=== Begin Enclosure ===

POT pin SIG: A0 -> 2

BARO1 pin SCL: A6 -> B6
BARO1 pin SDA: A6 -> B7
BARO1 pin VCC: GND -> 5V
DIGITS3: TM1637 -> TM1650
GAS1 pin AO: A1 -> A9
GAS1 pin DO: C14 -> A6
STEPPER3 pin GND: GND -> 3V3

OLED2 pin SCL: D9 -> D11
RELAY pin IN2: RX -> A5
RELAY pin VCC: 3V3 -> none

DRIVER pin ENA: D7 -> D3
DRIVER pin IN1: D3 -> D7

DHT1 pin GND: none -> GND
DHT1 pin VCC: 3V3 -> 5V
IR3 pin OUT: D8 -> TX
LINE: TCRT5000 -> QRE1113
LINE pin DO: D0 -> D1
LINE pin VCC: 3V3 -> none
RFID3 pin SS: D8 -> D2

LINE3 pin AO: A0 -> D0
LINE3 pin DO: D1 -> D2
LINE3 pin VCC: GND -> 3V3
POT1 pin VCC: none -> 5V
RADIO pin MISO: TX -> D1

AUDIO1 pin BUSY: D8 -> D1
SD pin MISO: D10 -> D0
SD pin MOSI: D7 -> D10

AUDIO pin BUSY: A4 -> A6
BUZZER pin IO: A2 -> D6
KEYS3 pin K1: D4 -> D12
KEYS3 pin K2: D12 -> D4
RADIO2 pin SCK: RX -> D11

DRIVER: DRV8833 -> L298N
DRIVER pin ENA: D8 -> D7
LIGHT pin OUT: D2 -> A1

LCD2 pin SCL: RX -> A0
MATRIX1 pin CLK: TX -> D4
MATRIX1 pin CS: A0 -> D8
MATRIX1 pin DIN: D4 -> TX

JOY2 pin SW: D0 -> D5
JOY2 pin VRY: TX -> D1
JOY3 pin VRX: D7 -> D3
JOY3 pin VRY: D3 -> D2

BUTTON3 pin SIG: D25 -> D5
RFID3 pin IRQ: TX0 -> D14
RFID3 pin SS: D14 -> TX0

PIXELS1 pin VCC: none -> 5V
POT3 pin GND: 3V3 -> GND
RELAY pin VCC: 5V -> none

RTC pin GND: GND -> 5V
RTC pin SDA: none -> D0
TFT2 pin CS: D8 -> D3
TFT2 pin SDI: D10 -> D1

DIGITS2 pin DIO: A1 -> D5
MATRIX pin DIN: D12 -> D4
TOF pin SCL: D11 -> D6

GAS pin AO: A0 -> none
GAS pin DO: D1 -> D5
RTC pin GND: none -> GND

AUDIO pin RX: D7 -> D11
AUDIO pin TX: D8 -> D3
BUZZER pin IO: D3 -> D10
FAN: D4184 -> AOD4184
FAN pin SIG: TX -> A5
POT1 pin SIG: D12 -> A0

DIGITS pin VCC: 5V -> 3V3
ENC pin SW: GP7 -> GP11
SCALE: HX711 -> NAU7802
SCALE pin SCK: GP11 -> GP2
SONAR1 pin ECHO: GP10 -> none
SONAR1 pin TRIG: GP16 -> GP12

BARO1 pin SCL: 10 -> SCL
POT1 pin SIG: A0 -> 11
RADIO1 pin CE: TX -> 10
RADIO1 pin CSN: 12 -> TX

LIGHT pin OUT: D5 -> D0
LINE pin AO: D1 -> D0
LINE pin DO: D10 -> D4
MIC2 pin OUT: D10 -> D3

=== End Enclosure ===

## Problem
Look over the records. Copy the lines that include the word "BUZZER".

## Output for this task
BUZZER pin IO: A2 -> D6
BUZZER pin IO: D3 -> D10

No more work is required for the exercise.